* _Problem to solve_
Rewrite everything from the line containing "to the students" down to the line containing "g'''8( ees'''8) |", putting "Andante" in place of "Adagio" and leaving the rest unchanged.

======== Source material

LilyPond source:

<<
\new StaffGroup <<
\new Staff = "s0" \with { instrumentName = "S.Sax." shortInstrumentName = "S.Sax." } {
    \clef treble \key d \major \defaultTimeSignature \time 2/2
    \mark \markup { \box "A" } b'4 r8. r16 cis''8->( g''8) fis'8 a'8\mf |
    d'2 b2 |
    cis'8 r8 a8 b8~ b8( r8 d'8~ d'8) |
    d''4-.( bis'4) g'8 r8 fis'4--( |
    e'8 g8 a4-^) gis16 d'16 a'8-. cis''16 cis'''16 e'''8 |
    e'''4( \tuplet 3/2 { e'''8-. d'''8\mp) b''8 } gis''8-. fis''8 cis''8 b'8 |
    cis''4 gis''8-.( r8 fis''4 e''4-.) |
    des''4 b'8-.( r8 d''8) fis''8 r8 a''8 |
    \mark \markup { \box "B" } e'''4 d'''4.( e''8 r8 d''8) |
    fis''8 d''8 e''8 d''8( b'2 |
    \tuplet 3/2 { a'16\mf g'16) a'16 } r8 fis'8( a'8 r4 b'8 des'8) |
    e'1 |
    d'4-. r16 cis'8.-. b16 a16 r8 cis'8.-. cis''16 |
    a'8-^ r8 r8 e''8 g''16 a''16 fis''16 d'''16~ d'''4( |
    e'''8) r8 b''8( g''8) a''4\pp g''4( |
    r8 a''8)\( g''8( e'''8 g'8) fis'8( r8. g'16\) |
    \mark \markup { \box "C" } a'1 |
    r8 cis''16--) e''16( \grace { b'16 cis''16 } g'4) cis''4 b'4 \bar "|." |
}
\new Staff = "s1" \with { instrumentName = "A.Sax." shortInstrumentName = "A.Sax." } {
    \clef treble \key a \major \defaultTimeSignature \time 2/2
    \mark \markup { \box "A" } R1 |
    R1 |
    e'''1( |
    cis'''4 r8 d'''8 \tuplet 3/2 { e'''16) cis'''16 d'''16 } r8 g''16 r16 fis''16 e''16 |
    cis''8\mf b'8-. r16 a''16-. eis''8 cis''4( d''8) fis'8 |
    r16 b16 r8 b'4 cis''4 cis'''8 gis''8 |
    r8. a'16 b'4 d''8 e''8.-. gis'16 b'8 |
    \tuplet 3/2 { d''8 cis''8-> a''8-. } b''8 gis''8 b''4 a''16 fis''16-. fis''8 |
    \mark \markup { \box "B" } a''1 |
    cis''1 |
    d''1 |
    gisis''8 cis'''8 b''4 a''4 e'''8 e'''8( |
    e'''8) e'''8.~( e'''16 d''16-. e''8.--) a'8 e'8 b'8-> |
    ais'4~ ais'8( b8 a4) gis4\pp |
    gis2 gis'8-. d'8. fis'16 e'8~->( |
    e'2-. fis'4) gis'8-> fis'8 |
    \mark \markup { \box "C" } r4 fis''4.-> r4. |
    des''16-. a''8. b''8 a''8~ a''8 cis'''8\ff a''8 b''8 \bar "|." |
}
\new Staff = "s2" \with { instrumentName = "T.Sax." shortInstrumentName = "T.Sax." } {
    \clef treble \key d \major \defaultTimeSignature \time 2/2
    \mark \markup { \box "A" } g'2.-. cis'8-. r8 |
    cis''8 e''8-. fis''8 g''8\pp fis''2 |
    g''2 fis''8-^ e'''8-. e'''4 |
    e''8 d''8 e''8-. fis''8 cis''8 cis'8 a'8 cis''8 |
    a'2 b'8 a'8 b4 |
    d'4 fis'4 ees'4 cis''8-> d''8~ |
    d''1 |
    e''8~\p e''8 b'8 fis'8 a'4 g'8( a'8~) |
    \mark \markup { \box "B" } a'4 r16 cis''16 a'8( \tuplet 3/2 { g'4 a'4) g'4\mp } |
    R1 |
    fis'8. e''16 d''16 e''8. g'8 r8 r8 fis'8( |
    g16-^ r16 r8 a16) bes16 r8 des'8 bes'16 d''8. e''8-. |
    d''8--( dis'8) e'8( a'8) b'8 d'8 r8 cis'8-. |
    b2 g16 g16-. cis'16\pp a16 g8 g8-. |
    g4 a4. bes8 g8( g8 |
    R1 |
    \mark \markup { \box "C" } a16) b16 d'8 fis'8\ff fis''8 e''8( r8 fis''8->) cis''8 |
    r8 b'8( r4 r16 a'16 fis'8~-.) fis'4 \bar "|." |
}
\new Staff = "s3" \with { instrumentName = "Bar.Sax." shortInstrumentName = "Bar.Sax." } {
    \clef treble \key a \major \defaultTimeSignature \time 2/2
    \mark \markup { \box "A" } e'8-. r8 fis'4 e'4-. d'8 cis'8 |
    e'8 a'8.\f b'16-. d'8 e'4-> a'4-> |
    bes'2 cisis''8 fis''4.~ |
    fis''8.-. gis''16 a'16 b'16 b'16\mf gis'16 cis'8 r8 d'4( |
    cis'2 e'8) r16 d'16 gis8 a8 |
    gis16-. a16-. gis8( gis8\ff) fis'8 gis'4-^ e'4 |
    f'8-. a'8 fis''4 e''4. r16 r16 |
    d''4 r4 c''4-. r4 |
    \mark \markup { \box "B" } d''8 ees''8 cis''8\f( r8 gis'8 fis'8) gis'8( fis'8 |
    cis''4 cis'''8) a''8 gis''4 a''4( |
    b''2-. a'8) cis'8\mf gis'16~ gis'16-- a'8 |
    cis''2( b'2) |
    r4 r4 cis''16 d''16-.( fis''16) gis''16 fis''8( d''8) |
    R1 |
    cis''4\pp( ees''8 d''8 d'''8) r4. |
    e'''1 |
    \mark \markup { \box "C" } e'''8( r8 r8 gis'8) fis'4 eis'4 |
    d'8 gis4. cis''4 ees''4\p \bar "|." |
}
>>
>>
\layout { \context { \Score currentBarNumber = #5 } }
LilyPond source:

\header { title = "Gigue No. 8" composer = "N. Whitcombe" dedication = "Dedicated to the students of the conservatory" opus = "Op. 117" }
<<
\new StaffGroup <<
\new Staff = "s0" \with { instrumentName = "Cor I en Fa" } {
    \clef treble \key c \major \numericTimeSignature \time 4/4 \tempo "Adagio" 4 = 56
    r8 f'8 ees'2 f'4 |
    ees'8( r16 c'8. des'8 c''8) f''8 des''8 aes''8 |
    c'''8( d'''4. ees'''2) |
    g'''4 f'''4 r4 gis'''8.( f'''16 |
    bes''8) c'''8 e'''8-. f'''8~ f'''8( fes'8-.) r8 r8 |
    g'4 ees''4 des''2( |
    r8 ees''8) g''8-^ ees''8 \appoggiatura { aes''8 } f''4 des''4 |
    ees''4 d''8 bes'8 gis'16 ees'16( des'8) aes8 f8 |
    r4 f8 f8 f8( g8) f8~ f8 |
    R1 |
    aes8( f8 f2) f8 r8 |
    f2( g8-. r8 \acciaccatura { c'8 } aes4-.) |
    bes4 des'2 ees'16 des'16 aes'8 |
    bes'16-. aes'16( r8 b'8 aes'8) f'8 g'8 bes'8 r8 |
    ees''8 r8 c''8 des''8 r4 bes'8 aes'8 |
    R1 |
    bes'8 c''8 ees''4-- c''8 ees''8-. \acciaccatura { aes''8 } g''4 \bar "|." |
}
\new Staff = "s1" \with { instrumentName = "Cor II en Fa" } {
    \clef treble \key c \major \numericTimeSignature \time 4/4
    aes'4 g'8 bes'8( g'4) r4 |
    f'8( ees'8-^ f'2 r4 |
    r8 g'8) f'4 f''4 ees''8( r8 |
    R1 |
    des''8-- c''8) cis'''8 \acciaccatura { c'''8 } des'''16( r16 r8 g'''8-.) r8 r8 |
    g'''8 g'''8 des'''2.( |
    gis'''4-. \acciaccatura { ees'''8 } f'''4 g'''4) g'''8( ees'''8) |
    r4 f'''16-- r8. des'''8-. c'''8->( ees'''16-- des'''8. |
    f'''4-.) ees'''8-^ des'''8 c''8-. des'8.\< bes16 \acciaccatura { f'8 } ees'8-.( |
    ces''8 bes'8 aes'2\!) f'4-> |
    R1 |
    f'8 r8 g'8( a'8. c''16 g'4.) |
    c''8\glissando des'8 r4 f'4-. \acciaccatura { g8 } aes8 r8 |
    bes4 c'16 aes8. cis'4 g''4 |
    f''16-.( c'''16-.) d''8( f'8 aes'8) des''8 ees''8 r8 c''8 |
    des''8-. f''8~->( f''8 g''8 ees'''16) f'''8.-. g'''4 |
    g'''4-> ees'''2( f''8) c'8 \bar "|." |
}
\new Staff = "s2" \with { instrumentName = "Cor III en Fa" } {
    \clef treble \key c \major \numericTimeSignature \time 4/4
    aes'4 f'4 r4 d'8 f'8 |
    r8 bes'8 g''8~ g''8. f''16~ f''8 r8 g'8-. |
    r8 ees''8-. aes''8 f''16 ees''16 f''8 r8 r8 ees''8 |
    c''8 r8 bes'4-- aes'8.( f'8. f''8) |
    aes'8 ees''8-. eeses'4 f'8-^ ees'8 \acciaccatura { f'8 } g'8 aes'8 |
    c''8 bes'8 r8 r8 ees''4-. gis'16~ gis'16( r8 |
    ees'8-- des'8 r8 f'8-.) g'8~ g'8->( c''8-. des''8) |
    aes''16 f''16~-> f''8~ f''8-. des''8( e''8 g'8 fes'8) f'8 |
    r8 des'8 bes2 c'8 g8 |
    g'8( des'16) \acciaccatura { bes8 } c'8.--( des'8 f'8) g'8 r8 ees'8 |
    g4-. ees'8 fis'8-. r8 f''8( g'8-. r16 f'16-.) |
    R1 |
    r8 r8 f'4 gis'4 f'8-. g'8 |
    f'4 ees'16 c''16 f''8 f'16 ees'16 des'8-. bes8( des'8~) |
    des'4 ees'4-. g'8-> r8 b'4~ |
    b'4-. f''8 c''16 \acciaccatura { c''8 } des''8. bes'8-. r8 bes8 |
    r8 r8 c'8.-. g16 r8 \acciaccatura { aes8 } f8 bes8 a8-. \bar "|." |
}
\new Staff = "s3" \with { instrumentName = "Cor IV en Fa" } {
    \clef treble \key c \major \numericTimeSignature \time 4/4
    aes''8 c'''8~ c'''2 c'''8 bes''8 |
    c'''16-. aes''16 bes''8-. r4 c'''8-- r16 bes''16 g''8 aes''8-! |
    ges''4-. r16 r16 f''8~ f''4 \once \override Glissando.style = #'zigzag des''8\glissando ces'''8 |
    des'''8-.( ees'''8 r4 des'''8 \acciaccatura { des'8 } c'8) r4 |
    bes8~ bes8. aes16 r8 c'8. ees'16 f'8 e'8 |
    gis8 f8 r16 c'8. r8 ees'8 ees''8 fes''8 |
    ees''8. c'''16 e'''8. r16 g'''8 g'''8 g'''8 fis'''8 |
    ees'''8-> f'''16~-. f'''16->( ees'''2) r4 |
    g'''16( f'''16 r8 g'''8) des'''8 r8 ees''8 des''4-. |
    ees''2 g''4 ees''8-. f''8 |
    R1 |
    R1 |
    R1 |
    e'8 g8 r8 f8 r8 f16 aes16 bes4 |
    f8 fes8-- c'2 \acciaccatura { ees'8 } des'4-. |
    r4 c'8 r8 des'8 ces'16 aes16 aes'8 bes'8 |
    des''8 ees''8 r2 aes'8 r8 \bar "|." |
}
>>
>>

================

* _Solution to the exercise_
\header { title = "Gigue No. 8" composer = "N. Whitcombe" dedication = "Dedicated to the students of the conservatory" opus = "Op. 117" }
<<
\new StaffGroup <<
\new Staff = "s0" \with { instrumentName = "Cor I en Fa" } {
    \clef treble \key c \major \numericTimeSignature \time 4/4 \tempo "Andante" 4 = 56
    r8 f'8 ees'2 f'4 |
    ees'8( r16 c'8. des'8 c''8) f''8 des''8 aes''8 |
    c'''8( d'''4. ees'''2) |
    g'''4 f'''4 r4 gis'''8.( f'''16 |
    bes''8) c'''8 e'''8-. f'''8~ f'''8( fes'8-.) r8 r8 |
    g'4 ees''4 des''2( |
    r8 ees''8) g''8-^ ees''8 \appoggiatura { aes''8 } f''4 des''4 |
    ees''4 d''8 bes'8 gis'16 ees'16( des'8) aes8 f8 |
    r4 f8 f8 f8( g8) f8~ f8 |
    R1 |
    aes8( f8 f2) f8 r8 |
    f2( g8-. r8 \acciaccatura { c'8 } aes4-.) |
    bes4 des'2 ees'16 des'16 aes'8 |
    bes'16-. aes'16( r8 b'8 aes'8) f'8 g'8 bes'8 r8 |
    ees''8 r8 c''8 des''8 r4 bes'8 aes'8 |
    R1 |
    bes'8 c''8 ees''4-- c''8 ees''8-. \acciaccatura { aes''8 } g''4 \bar "|." |
}
\new Staff = "s1" \with { instrumentName = "Cor II en Fa" } {
    \clef treble \key c \major \numericTimeSignature \time 4/4
    aes'4 g'8 bes'8( g'4) r4 |
    f'8( ees'8-^ f'2 r4 |
    r8 g'8) f'4 f''4 ees''8( r8 |
    R1 |
    des''8-- c''8) cis'''8 \acciaccatura { c'''8 } des'''16( r16 r8 g'''8-.) r8 r8 |
    g'''8 g'''8 des'''2.( |
    gis'''4-. \acciaccatura { ees'''8 } f'''4 g'''4) g'''8( ees'''8) |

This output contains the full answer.